Work request - Using the listing below, return every line that includes "robot".
↓↓↓
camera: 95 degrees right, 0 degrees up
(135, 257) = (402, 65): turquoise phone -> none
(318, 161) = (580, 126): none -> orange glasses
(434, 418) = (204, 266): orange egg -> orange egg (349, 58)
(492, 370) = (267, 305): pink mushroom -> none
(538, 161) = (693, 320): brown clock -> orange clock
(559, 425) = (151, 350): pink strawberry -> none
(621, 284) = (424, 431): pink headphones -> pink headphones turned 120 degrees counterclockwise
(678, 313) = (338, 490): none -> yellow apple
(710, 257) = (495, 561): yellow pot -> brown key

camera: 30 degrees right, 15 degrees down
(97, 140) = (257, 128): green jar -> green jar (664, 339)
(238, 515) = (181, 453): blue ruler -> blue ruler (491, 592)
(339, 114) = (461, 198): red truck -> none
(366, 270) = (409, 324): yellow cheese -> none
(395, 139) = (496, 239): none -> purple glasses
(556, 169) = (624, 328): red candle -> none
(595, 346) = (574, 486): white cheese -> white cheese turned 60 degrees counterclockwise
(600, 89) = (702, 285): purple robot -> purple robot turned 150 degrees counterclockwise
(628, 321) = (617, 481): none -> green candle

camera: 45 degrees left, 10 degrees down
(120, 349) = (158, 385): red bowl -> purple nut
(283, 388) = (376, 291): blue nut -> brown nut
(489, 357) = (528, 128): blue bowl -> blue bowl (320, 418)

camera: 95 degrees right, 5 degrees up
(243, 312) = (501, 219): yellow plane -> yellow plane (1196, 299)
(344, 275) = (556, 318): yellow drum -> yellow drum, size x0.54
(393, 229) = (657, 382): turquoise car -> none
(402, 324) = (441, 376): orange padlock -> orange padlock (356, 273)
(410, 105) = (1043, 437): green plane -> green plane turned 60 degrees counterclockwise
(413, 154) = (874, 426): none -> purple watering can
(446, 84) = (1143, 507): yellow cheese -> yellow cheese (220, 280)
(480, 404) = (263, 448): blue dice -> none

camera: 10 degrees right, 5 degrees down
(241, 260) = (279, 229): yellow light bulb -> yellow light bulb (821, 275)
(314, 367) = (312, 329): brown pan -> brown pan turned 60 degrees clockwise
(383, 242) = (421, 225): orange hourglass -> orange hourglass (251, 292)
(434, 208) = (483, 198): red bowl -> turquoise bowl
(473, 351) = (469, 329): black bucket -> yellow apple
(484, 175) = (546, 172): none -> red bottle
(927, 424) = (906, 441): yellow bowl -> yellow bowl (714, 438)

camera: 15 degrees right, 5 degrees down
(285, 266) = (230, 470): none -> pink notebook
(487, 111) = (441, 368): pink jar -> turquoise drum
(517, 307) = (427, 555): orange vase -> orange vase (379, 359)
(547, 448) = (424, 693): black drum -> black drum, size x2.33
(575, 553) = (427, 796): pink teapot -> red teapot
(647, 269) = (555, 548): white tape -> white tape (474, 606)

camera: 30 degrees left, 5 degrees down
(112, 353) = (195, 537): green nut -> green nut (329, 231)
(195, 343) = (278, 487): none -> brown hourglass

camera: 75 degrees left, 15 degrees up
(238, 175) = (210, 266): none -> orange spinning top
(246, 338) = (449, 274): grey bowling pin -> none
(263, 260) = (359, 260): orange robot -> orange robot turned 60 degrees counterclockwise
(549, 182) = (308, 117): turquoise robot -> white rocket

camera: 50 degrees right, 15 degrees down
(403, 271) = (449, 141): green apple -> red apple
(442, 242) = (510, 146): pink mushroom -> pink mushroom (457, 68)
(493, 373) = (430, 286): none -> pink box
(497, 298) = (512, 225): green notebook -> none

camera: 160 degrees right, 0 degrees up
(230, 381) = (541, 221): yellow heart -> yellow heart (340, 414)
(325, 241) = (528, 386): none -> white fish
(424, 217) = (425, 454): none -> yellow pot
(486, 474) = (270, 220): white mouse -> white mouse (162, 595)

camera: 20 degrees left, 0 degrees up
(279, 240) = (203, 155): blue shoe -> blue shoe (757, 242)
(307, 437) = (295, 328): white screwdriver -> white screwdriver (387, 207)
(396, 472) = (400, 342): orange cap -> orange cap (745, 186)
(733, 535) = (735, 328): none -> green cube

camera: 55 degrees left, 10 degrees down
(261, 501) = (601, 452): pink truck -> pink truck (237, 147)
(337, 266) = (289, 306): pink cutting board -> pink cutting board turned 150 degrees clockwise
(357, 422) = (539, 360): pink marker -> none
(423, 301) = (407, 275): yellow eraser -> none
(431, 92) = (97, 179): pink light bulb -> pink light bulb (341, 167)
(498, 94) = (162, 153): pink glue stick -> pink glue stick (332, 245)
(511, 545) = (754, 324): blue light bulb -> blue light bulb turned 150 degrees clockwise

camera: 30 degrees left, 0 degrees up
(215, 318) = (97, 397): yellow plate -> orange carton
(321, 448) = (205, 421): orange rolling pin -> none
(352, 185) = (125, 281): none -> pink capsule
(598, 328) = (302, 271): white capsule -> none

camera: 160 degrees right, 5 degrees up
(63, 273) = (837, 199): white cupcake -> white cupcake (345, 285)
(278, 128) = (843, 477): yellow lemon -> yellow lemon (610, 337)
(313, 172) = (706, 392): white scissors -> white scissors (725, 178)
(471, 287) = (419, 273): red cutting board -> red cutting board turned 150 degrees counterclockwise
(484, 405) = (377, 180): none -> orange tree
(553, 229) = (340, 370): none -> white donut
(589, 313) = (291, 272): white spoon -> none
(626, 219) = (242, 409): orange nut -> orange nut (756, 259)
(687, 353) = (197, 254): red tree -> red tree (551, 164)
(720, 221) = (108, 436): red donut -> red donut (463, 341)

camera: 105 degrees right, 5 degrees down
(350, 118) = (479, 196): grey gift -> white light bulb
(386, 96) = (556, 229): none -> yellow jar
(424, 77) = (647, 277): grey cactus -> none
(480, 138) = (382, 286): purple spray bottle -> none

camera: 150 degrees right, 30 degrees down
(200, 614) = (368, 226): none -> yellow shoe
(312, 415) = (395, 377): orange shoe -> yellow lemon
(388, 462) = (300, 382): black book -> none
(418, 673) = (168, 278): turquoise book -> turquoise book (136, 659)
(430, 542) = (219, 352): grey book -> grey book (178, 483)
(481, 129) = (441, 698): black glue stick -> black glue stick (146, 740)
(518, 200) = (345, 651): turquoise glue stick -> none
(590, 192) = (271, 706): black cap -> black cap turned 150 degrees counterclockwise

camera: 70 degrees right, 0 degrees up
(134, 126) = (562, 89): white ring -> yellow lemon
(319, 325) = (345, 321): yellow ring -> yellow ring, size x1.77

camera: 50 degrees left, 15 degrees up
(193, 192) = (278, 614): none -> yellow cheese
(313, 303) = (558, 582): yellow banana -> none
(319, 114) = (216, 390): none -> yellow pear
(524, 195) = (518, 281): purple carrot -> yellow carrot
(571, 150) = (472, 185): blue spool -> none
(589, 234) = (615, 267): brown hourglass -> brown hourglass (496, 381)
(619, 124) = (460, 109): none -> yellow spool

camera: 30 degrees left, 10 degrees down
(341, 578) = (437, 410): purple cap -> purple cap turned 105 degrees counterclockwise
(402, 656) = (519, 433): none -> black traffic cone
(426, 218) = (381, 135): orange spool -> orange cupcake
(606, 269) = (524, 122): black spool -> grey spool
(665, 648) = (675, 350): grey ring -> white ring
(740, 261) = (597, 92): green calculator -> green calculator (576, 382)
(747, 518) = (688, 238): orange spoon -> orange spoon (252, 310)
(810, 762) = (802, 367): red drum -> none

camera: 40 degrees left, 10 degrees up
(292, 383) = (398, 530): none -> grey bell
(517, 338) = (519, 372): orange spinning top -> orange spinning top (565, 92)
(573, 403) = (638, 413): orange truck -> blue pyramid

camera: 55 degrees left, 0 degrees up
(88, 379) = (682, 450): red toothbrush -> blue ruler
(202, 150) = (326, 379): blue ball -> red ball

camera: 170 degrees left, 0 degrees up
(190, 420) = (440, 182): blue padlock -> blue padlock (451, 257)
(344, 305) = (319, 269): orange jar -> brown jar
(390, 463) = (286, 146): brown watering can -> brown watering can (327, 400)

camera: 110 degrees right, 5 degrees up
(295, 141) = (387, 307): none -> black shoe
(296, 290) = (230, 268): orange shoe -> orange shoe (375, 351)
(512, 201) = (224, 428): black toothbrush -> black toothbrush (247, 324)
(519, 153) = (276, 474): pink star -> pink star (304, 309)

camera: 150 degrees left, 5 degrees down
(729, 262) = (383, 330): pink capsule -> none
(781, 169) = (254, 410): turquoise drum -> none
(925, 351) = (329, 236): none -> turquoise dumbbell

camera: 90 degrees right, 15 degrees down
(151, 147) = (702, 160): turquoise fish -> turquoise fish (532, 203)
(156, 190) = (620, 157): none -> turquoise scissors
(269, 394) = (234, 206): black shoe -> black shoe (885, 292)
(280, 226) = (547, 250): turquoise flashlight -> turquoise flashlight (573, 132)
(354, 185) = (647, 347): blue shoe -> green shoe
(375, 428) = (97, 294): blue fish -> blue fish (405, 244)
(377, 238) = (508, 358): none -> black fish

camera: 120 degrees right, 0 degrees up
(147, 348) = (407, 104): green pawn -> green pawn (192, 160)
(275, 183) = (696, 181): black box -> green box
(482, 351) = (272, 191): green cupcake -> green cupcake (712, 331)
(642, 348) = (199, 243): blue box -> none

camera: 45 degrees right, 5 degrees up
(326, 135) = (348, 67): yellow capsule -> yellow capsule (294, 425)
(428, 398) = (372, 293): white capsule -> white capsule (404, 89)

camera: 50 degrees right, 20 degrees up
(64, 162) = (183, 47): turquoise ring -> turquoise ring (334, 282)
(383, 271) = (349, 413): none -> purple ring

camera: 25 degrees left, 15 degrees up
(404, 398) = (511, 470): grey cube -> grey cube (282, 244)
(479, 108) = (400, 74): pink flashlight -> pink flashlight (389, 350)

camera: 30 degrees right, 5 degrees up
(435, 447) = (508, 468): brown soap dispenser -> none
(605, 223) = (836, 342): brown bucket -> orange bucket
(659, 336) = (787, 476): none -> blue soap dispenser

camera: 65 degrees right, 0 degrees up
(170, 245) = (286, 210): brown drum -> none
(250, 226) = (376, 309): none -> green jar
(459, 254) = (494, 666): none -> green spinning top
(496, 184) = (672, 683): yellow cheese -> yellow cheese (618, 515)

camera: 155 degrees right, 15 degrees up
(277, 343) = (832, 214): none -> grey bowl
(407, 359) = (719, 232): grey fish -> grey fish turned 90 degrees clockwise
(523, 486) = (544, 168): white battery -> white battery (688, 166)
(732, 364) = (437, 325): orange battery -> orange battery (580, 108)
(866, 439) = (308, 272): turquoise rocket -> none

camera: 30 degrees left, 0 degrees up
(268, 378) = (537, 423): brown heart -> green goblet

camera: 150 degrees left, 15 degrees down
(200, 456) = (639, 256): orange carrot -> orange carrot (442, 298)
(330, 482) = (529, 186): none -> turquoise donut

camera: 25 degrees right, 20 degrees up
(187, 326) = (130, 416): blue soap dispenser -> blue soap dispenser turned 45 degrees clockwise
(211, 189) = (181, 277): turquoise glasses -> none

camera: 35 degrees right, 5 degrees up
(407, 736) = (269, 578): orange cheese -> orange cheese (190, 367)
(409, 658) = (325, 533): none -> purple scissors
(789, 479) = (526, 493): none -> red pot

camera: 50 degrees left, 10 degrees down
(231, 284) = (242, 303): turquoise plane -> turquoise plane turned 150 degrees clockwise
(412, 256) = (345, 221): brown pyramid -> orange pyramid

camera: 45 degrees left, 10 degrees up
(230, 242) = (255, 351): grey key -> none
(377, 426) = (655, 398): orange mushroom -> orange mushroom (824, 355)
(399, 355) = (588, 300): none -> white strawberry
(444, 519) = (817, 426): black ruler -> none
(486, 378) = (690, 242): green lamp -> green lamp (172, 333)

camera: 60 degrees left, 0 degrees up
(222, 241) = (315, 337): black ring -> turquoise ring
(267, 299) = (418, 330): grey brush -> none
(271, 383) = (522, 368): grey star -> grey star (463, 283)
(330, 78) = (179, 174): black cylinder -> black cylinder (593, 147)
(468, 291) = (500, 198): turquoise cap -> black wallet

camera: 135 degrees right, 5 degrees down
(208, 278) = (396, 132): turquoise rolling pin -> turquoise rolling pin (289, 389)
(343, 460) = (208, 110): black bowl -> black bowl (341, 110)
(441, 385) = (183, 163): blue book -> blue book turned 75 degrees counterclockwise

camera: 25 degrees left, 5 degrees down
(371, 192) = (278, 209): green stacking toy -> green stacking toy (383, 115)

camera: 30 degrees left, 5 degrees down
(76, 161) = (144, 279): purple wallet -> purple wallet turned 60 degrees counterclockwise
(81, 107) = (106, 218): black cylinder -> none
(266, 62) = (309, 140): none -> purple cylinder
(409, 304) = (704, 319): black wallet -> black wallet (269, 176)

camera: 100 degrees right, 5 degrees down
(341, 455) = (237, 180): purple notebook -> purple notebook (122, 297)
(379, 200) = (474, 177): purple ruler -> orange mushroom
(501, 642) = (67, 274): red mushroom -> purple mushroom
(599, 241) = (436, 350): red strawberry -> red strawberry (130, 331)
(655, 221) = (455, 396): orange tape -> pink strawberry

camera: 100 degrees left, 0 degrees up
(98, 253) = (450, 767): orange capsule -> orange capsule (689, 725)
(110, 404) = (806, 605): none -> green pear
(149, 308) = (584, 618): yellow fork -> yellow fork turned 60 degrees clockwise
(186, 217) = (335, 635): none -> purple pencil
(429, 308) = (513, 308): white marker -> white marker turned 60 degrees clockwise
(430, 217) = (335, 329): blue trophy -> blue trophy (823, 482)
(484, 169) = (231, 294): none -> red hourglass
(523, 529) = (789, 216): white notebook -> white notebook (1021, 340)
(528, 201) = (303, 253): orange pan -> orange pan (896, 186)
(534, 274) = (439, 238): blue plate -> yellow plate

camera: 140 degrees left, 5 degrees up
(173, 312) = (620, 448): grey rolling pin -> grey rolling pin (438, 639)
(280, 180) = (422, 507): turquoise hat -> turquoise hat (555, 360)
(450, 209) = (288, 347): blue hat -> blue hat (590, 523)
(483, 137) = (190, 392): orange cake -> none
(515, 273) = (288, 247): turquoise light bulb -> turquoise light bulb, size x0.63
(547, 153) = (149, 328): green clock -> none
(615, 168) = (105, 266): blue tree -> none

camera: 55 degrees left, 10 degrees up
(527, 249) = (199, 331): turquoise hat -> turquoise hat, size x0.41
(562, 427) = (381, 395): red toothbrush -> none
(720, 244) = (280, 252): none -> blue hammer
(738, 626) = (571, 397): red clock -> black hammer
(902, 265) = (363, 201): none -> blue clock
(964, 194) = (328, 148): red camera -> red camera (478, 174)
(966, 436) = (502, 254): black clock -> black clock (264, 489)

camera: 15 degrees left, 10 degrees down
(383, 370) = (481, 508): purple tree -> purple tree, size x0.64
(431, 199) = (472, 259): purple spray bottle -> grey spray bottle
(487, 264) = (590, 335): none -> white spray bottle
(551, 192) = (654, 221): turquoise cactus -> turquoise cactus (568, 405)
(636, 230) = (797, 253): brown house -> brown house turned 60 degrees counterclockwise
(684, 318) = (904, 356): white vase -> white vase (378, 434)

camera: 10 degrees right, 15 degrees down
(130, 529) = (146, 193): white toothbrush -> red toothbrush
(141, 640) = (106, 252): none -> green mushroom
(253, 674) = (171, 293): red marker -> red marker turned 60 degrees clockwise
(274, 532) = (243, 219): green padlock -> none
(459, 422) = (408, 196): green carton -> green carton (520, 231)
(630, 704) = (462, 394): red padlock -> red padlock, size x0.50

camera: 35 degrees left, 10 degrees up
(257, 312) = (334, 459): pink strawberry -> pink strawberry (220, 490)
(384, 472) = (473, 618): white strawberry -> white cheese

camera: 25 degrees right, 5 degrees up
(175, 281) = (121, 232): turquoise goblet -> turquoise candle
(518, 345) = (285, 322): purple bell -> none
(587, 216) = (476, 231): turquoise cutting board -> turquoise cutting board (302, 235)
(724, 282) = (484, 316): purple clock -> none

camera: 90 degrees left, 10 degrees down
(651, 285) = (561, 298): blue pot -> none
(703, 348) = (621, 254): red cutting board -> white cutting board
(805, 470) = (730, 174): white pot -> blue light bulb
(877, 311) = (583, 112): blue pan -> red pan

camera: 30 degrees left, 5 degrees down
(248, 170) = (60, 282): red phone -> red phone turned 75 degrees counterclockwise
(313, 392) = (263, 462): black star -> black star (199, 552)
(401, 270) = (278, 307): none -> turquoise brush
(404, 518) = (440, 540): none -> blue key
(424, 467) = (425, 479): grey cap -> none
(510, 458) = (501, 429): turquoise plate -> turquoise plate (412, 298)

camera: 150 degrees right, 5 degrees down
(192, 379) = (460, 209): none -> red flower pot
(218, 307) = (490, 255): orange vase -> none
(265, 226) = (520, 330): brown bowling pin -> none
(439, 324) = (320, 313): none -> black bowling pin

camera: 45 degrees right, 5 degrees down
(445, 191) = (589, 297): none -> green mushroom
↑↑↑
Task output -
(600, 89) = (702, 285): purple robot -> purple robot turned 150 degrees counterclockwise
(263, 260) = (359, 260): orange robot -> orange robot turned 60 degrees counterclockwise
(549, 182) = (308, 117): turquoise robot -> white rocket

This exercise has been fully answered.